■ Required work ■
Find every line below that contains the word "buffer" and copy it out.

■ Exercise materials ■
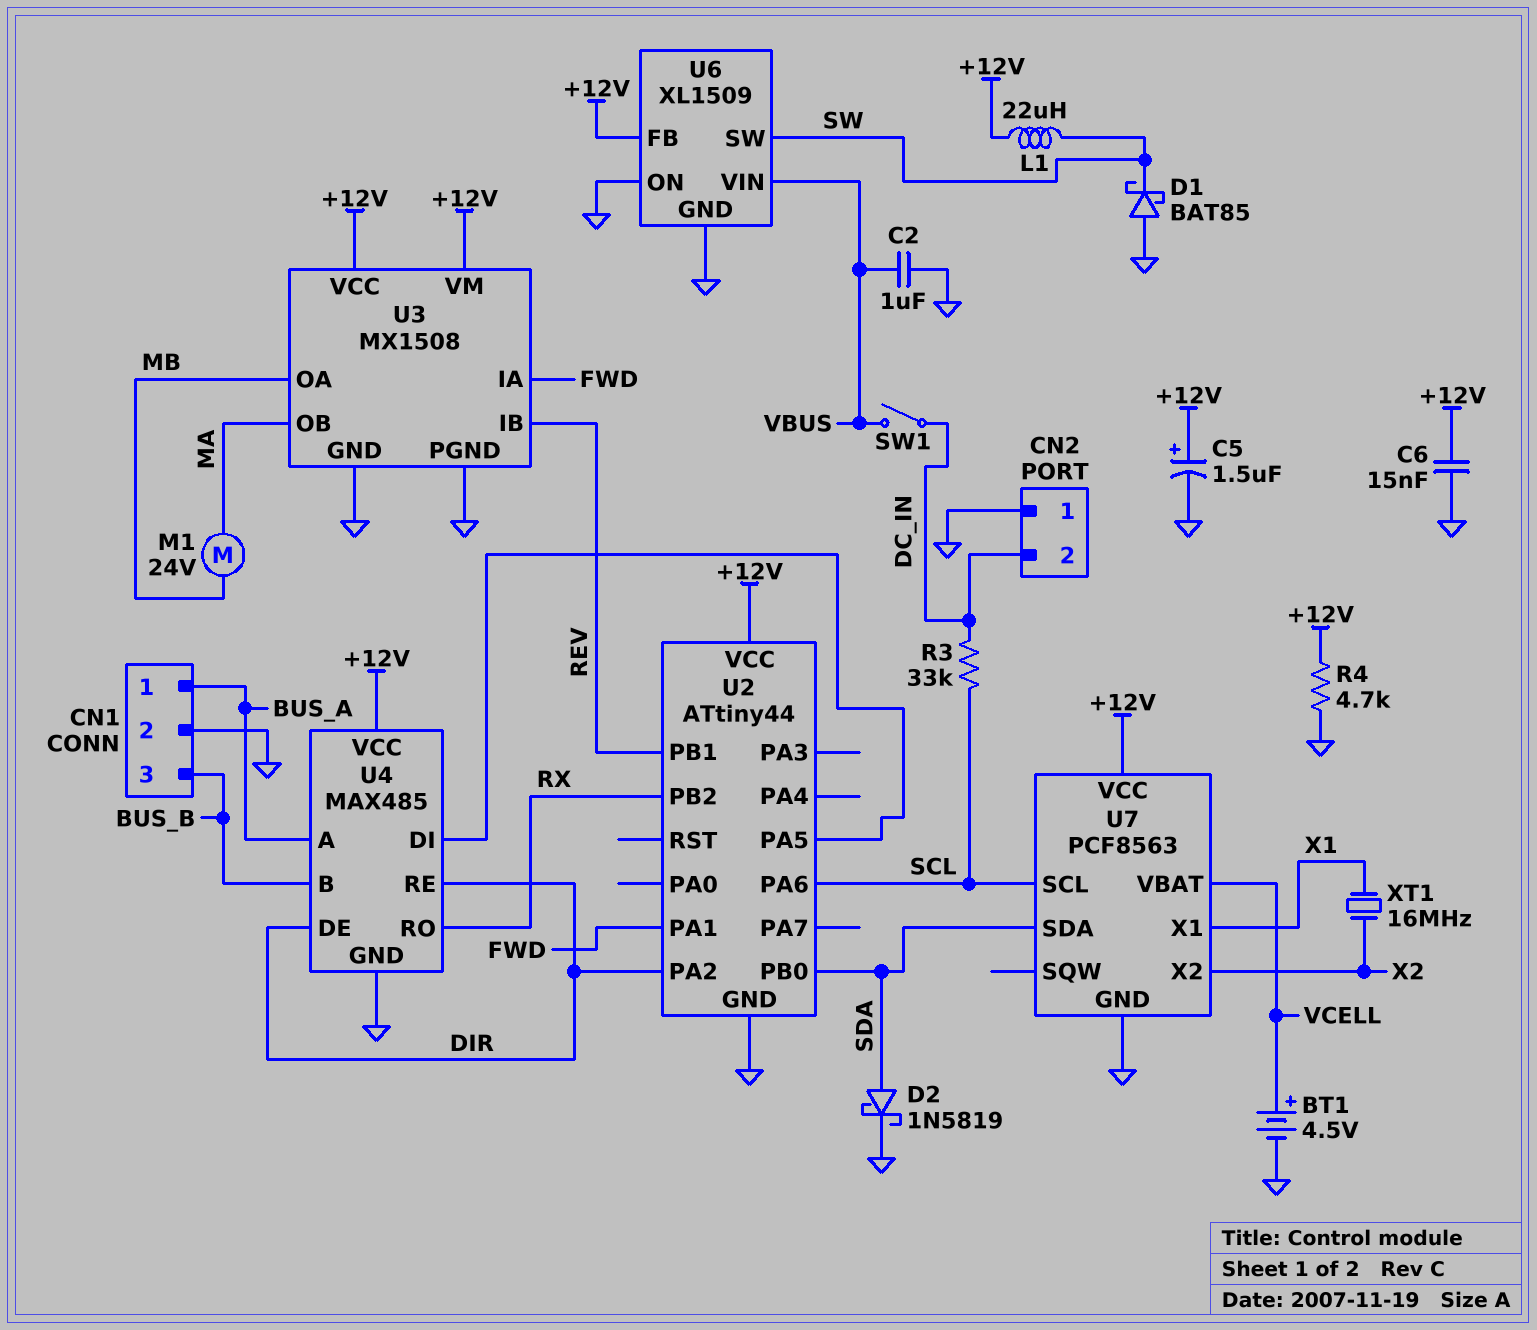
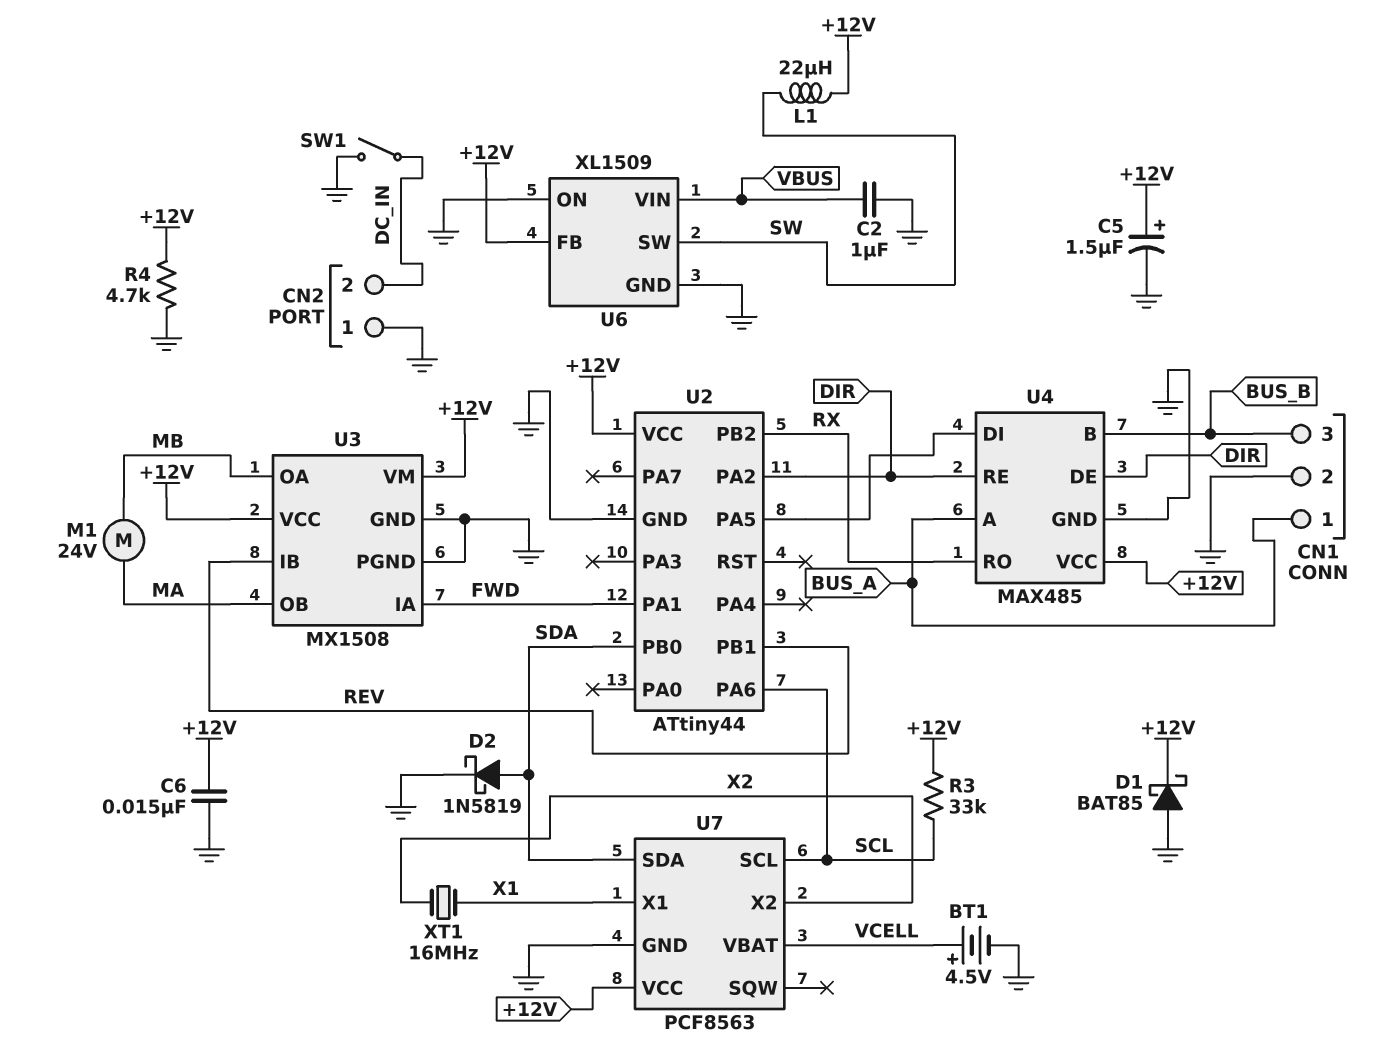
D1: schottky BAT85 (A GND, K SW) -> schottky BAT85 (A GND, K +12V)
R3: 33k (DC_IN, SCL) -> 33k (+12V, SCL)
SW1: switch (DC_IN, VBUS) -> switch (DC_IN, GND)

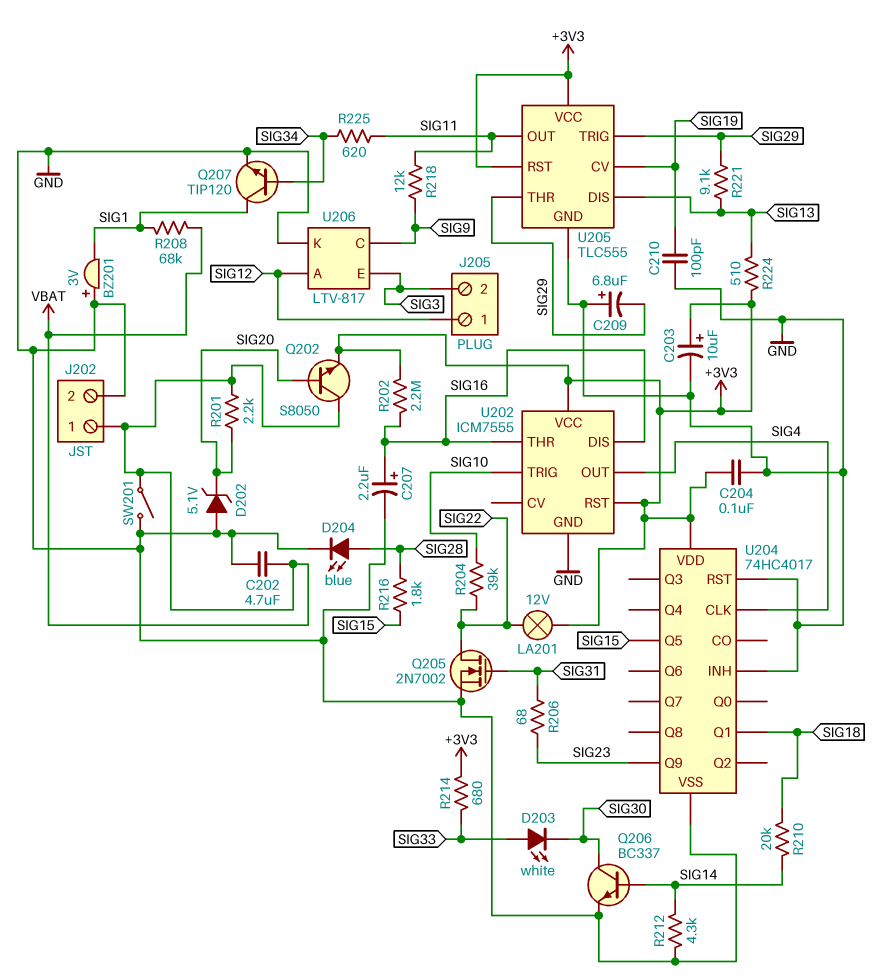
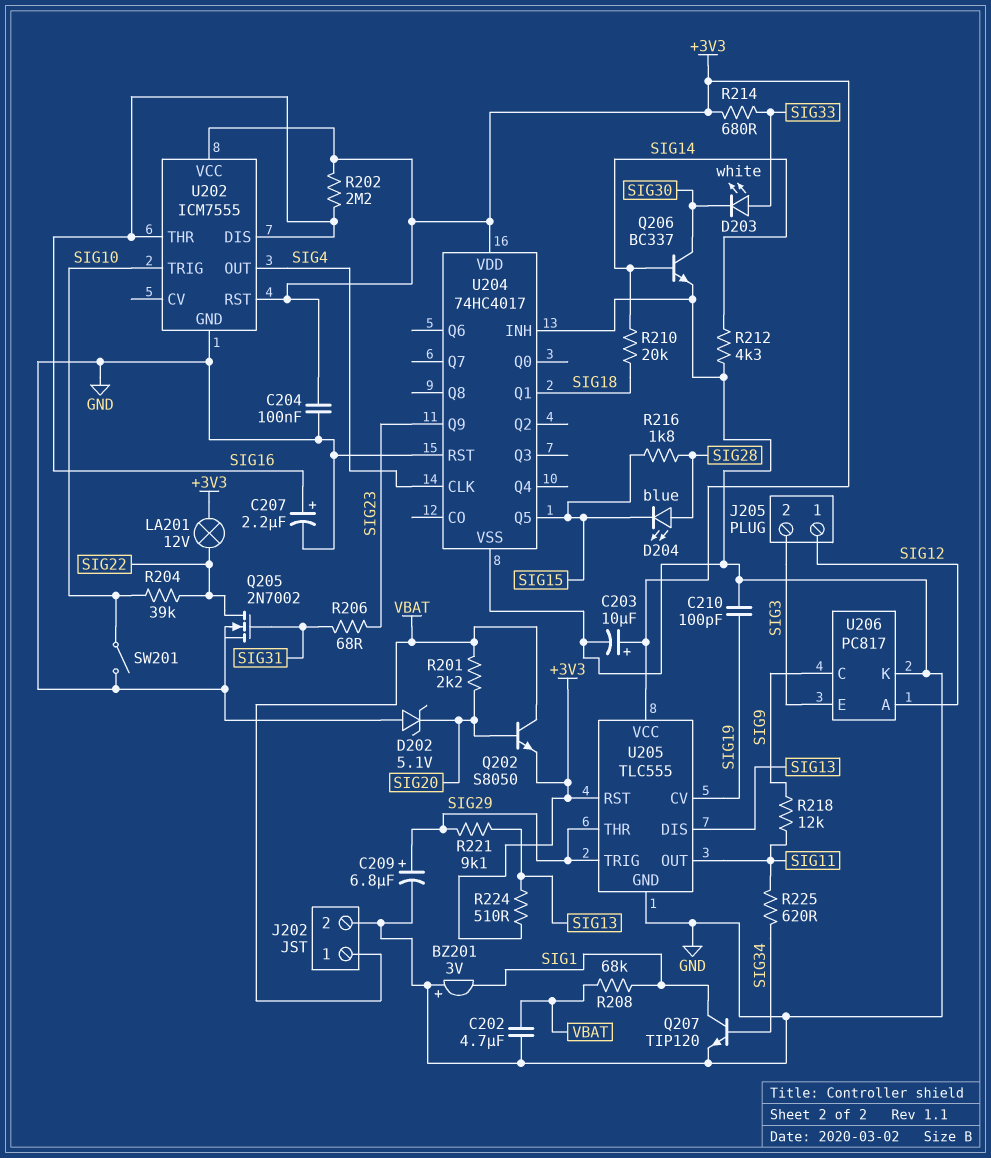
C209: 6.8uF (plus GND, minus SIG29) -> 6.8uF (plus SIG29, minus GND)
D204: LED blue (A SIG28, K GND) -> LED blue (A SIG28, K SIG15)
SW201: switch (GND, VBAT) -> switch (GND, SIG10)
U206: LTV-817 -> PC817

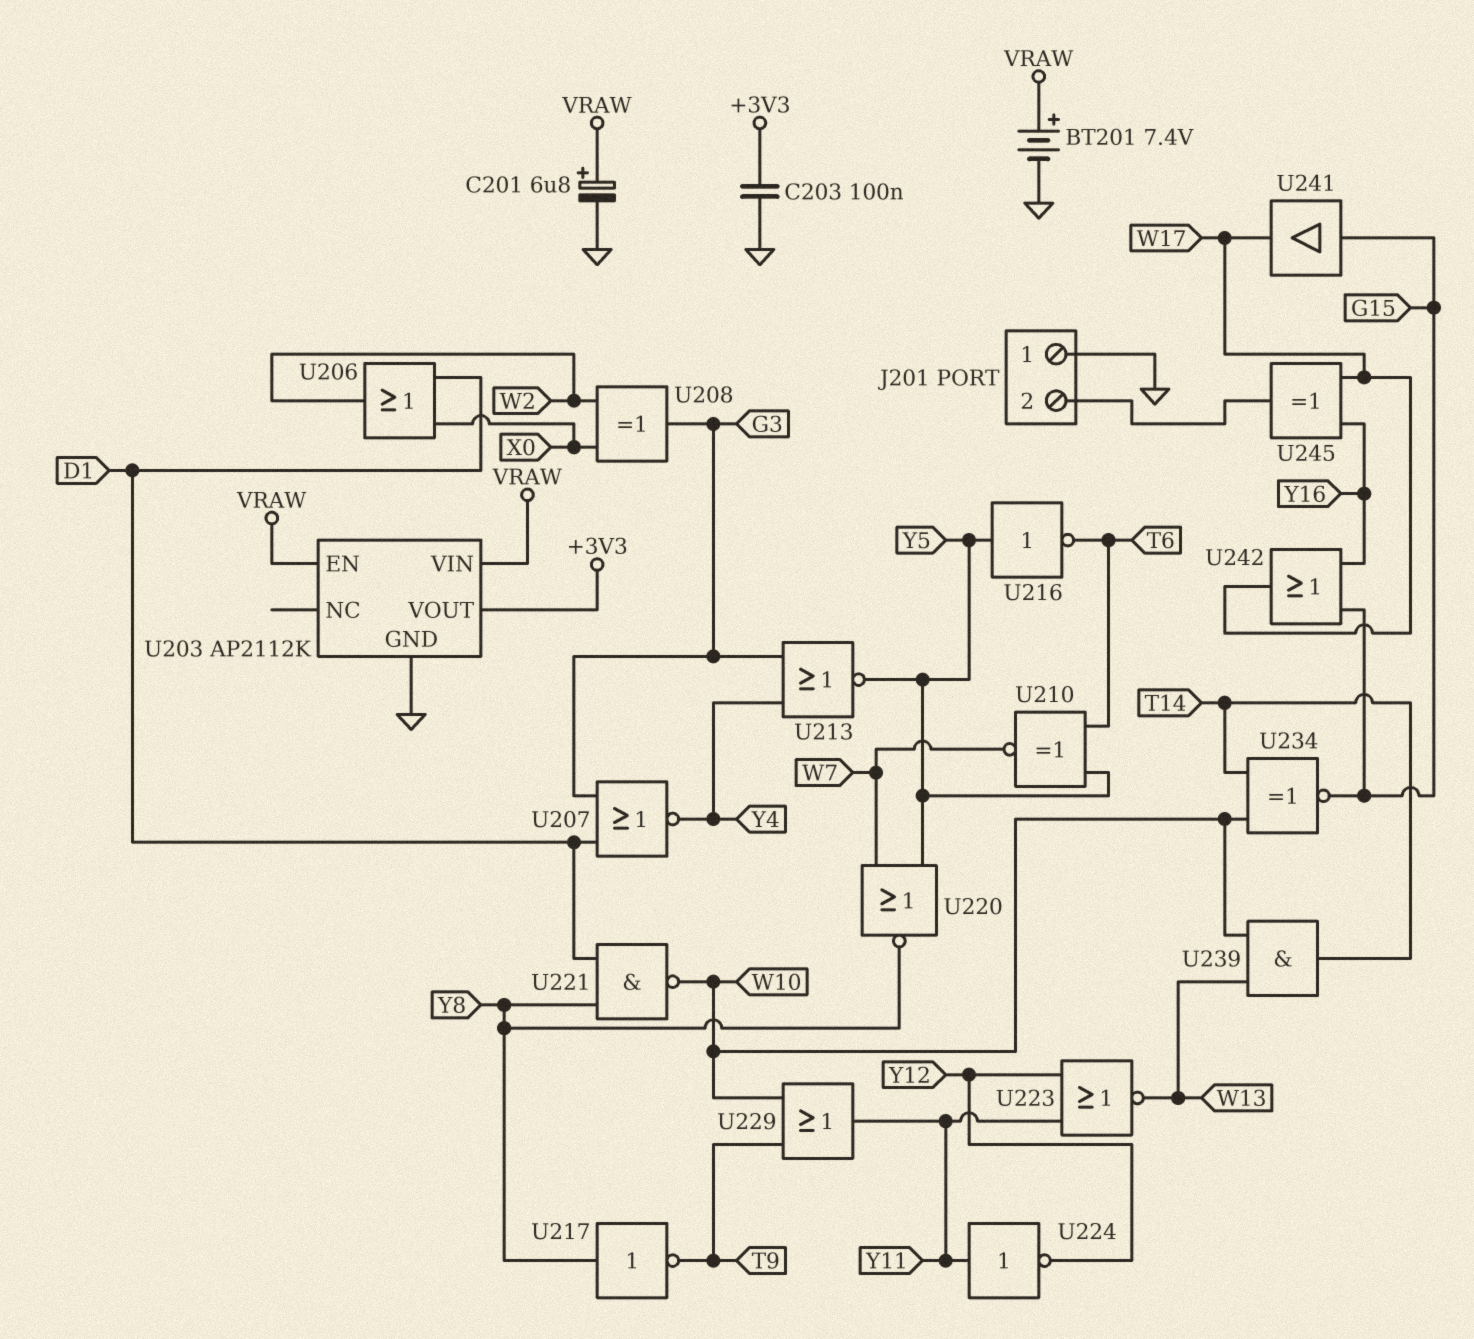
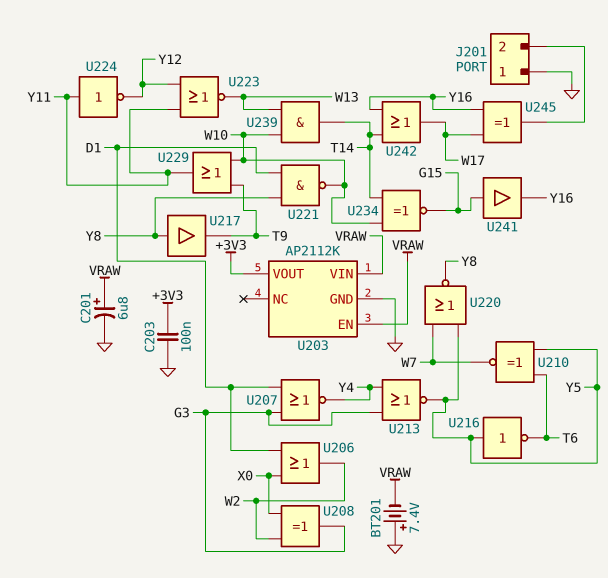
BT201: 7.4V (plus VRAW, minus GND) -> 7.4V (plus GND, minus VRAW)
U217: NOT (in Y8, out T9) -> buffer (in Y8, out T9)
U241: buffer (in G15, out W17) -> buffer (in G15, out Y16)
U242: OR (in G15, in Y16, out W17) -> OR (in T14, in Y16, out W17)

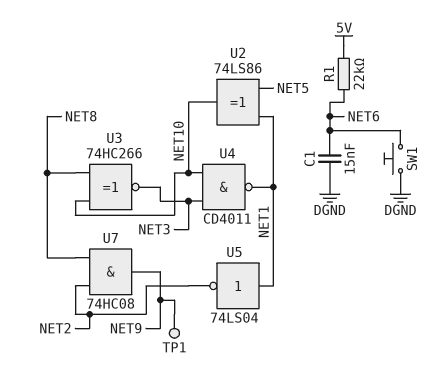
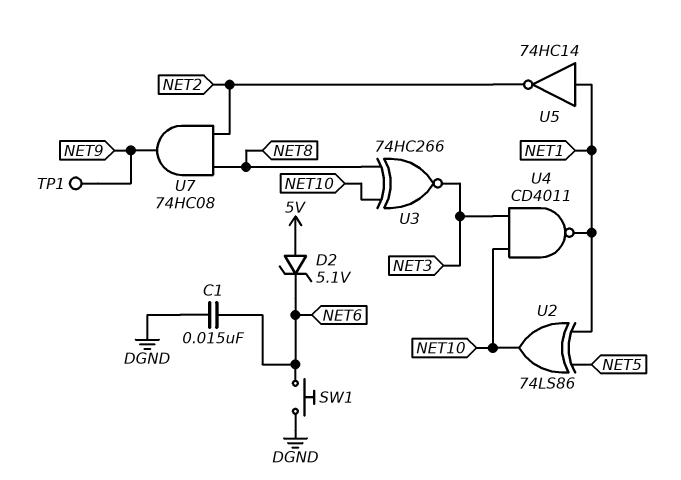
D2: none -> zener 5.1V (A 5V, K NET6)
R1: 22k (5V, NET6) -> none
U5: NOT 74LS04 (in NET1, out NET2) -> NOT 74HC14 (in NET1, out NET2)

■ Task solution ■
U217: NOT (in Y8, out T9) -> buffer (in Y8, out T9)
U241: buffer (in G15, out W17) -> buffer (in G15, out Y16)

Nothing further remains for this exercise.